[Object transformation records]
=======

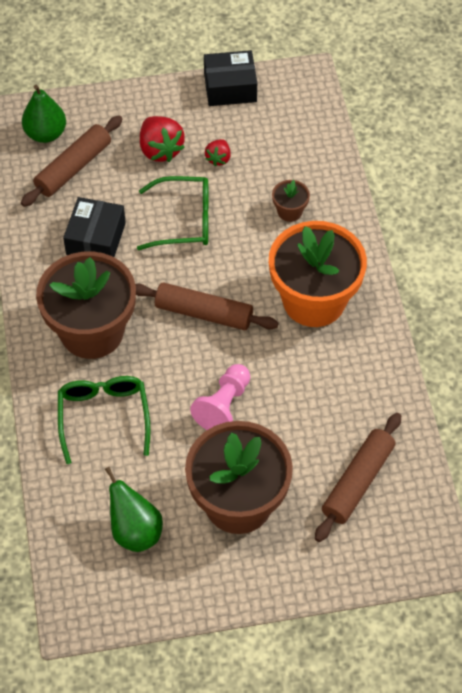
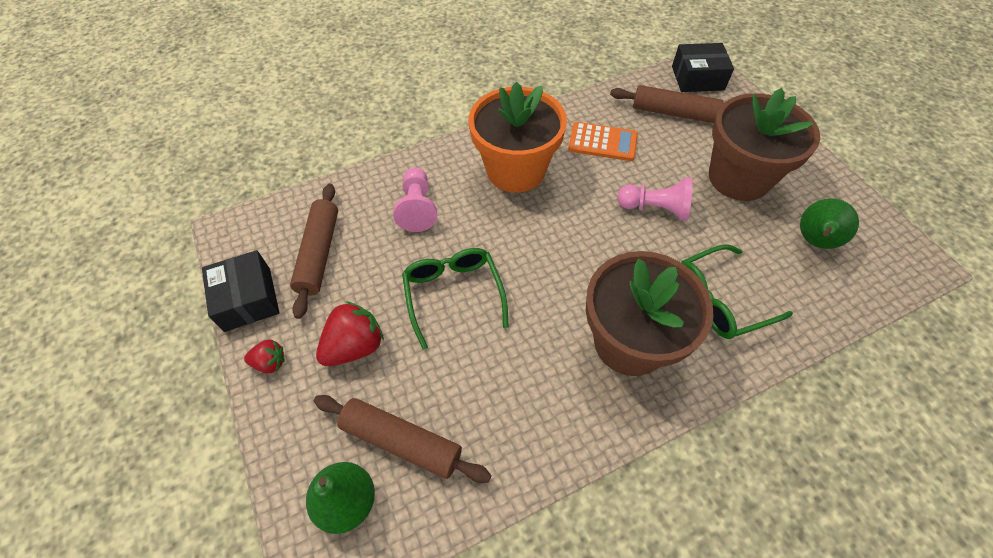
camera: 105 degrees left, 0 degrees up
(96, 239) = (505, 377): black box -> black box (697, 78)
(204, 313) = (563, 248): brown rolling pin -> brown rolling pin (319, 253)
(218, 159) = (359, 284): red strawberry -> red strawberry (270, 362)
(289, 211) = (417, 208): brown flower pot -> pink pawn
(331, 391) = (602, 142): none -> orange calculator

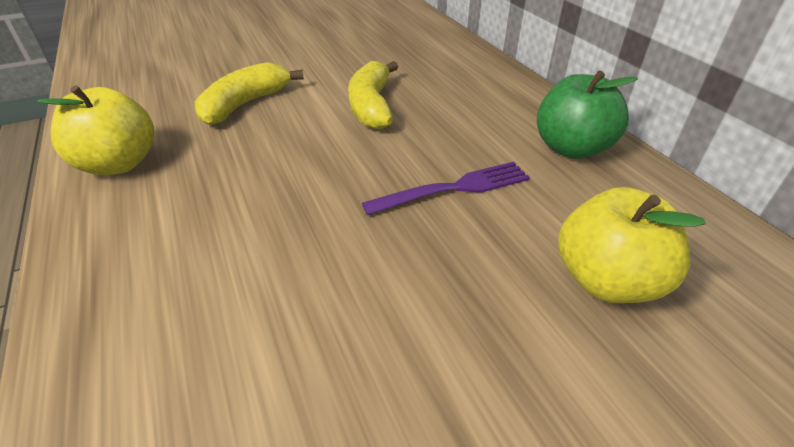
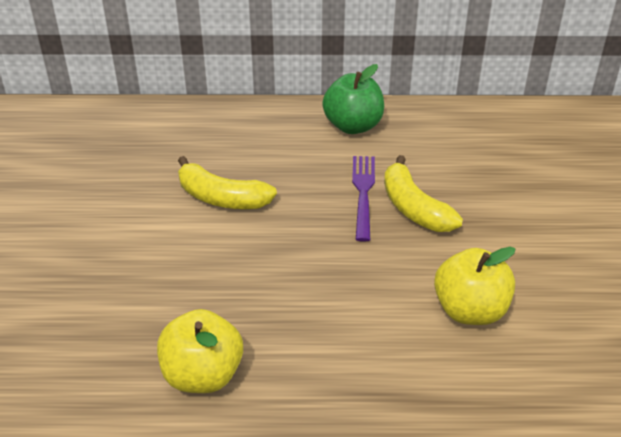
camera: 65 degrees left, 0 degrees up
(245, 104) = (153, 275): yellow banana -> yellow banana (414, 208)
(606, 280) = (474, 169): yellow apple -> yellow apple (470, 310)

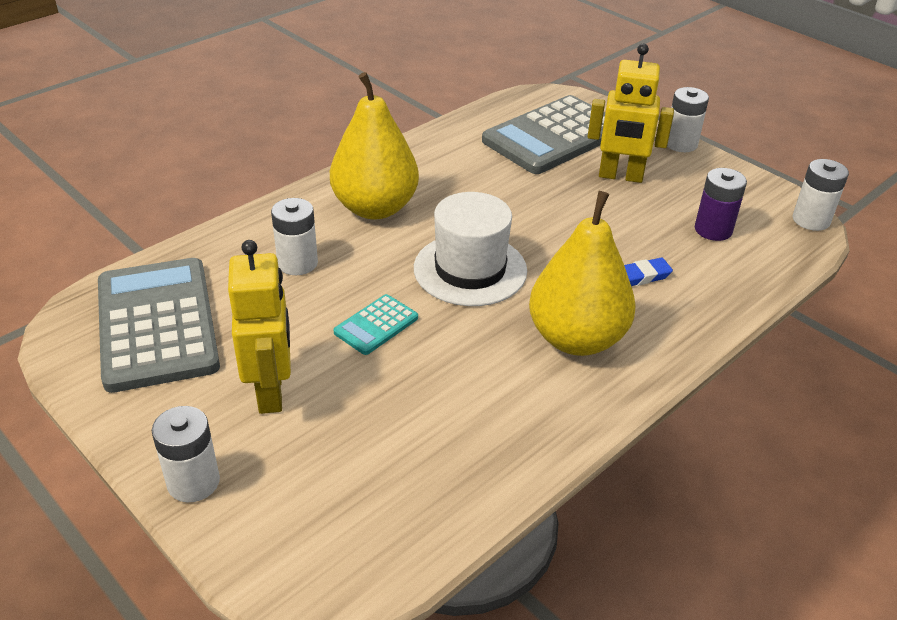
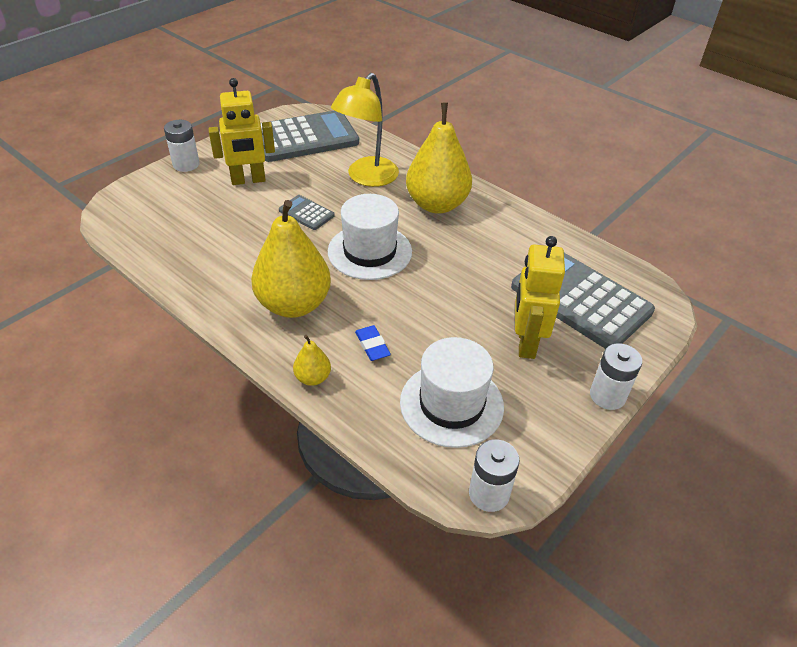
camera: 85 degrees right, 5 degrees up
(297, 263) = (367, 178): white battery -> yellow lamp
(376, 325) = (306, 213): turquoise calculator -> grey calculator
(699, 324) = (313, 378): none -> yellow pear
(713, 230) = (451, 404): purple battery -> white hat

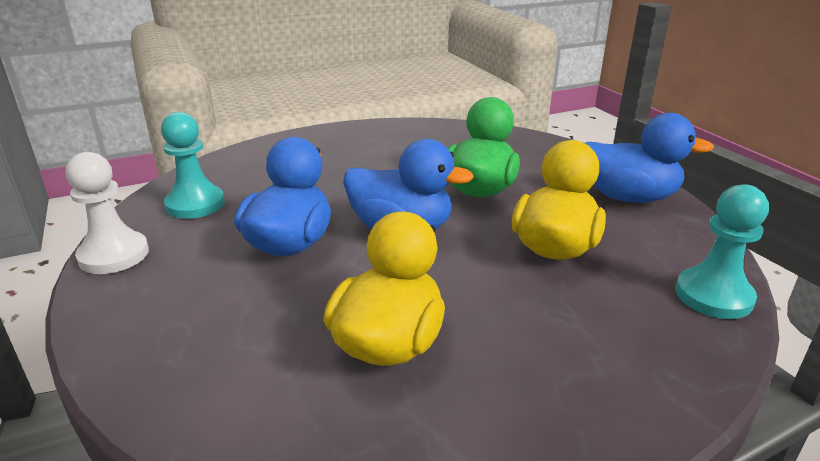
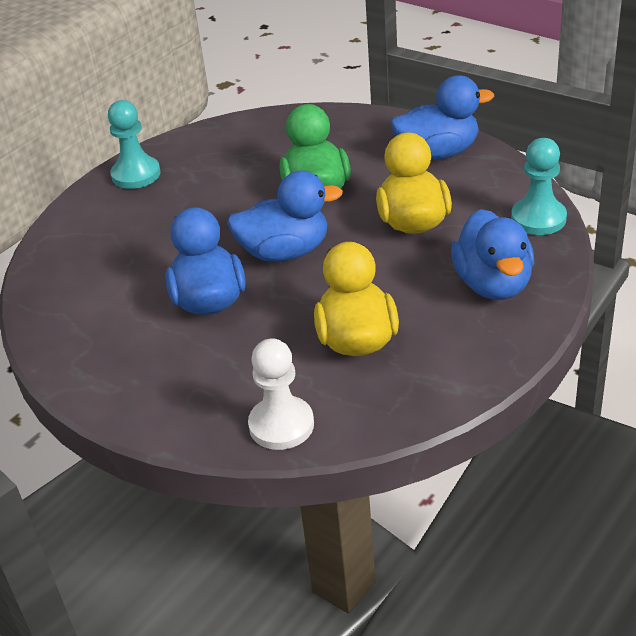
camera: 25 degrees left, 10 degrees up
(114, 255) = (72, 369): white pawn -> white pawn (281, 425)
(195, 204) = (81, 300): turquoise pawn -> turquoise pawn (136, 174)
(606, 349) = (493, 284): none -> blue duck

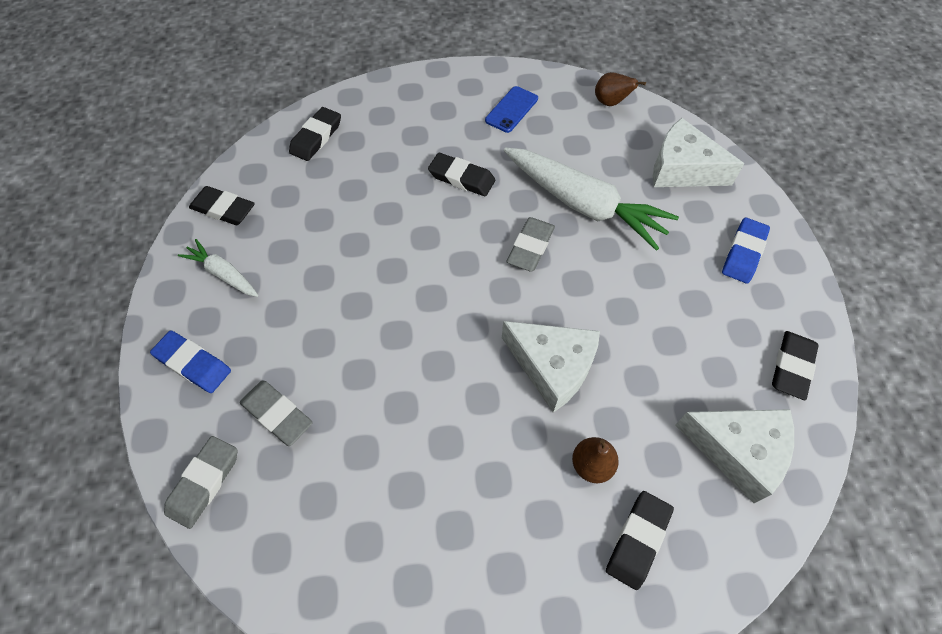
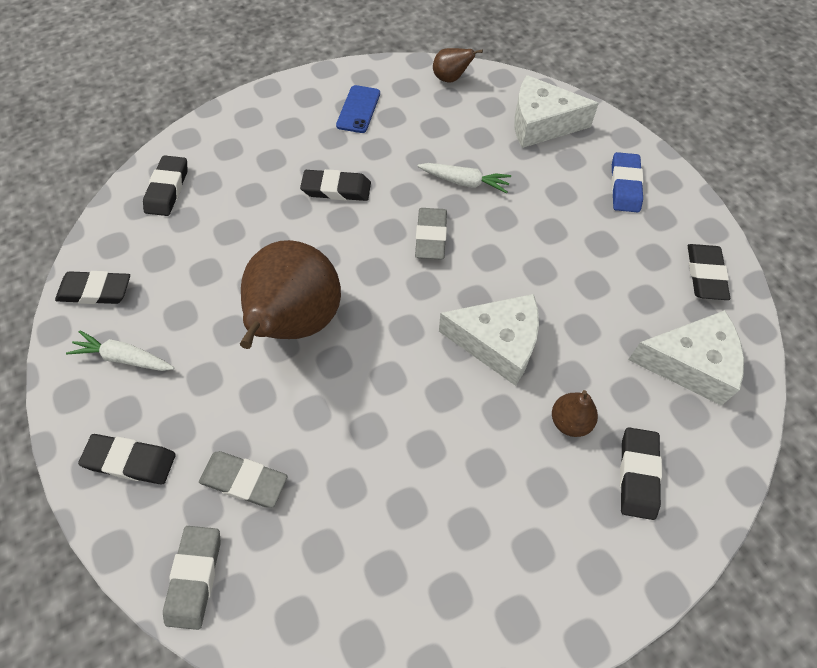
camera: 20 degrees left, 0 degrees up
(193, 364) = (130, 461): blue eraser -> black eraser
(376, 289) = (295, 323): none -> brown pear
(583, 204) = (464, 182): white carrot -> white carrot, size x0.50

=======

#### Task statement:
Exactly as written, reproduce the lines from the one containing "(606, 349) = (493, 284): none -> blue duck" through the last line of the entries above, and leave every picture out.

#### Expected output:
(606, 349) = (493, 284): none -> blue duck

camera: 20 degrees left, 0 degrees up
(193, 364) = (130, 461): blue eraser -> black eraser
(376, 289) = (295, 323): none -> brown pear
(583, 204) = (464, 182): white carrot -> white carrot, size x0.50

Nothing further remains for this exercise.